- _WORK TASK_
The data below should be restated word for word, pictures omitted.

- _DATASET RECORDS_
######
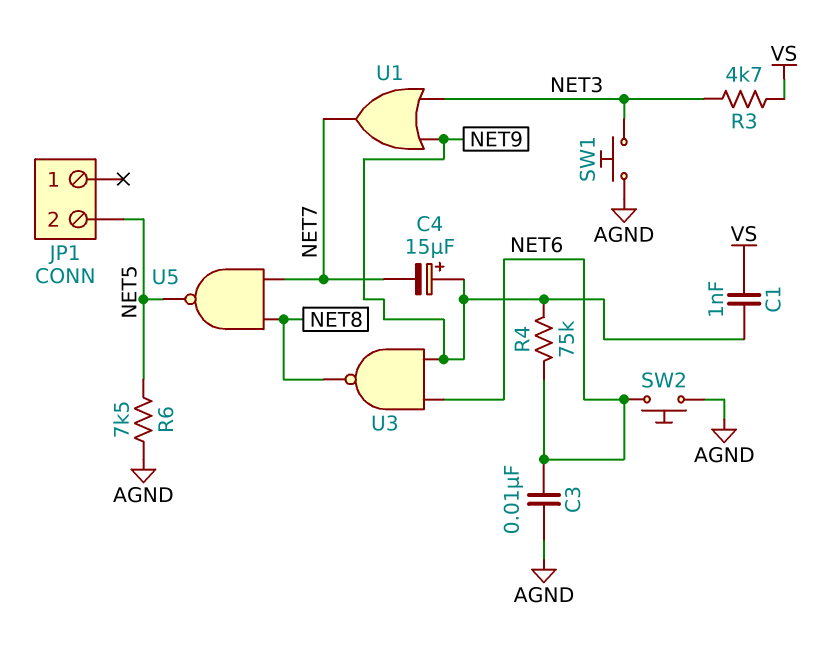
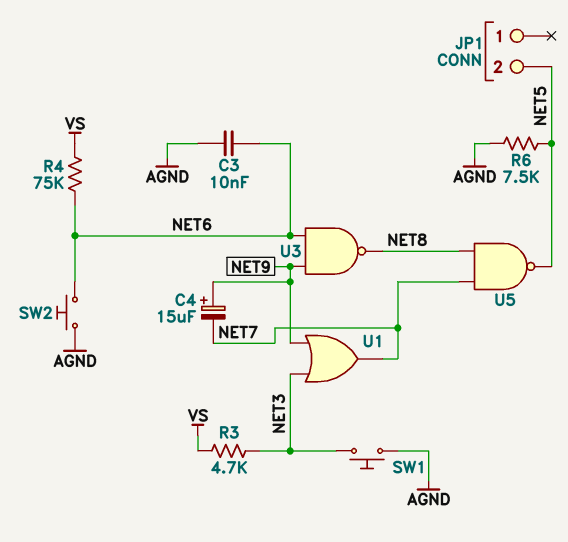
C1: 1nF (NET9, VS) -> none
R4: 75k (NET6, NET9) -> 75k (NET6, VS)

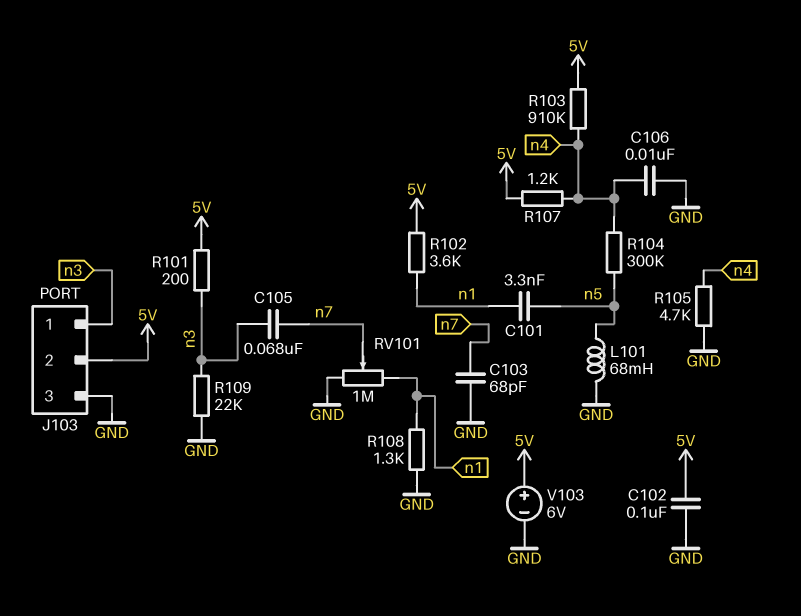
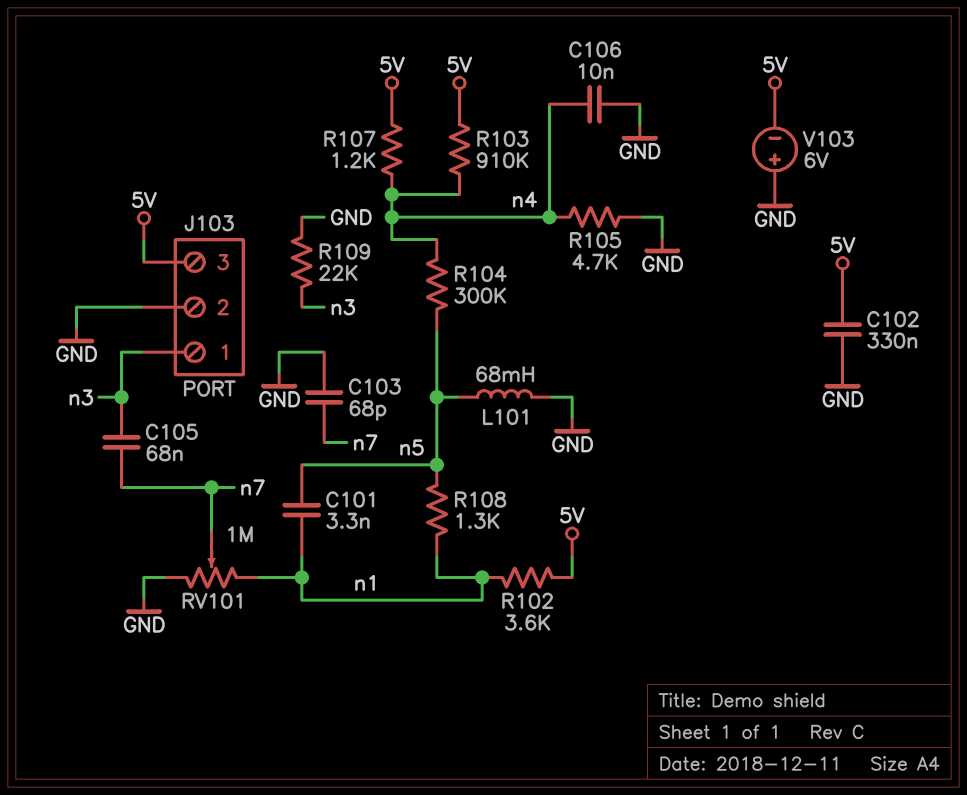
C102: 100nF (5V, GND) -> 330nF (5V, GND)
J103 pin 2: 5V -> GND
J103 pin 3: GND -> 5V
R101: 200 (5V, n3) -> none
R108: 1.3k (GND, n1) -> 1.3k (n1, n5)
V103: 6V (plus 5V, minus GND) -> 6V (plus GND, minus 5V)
######
- _SOLUTION TO THE EXERCISE_
C1: 1nF (NET9, VS) -> none
R4: 75k (NET6, NET9) -> 75k (NET6, VS)

C102: 100nF (5V, GND) -> 330nF (5V, GND)
J103 pin 2: 5V -> GND
J103 pin 3: GND -> 5V
R101: 200 (5V, n3) -> none
R108: 1.3k (GND, n1) -> 1.3k (n1, n5)
V103: 6V (plus 5V, minus GND) -> 6V (plus GND, minus 5V)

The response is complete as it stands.